Extracted data:

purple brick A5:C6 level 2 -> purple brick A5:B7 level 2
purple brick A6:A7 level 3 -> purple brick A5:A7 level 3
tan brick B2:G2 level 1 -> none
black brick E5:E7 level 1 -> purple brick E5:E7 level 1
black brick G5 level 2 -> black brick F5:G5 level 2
--
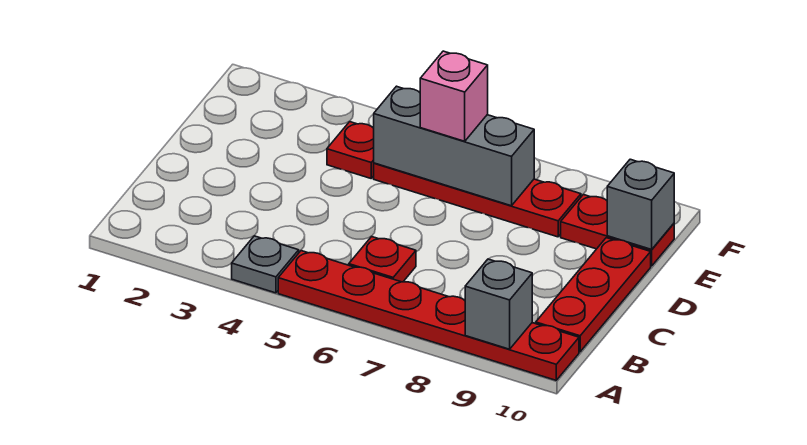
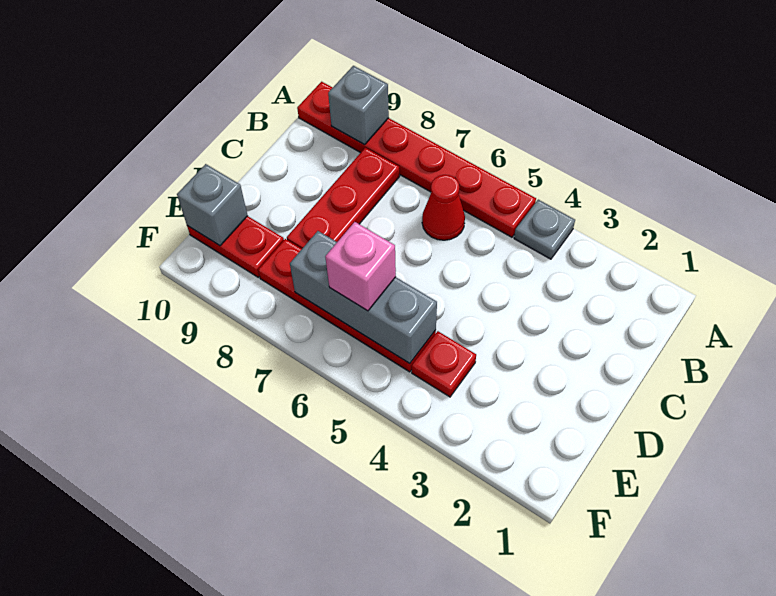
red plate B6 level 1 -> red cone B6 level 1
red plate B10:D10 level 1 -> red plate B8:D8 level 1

Task to complete:
The lines above from the one containing "purple brick A6:A7" through the one containing "black brick G5" are to be set down exactly, and no others.

Output below:
purple brick A6:A7 level 3 -> purple brick A5:A7 level 3
tan brick B2:G2 level 1 -> none
black brick E5:E7 level 1 -> purple brick E5:E7 level 1
black brick G5 level 2 -> black brick F5:G5 level 2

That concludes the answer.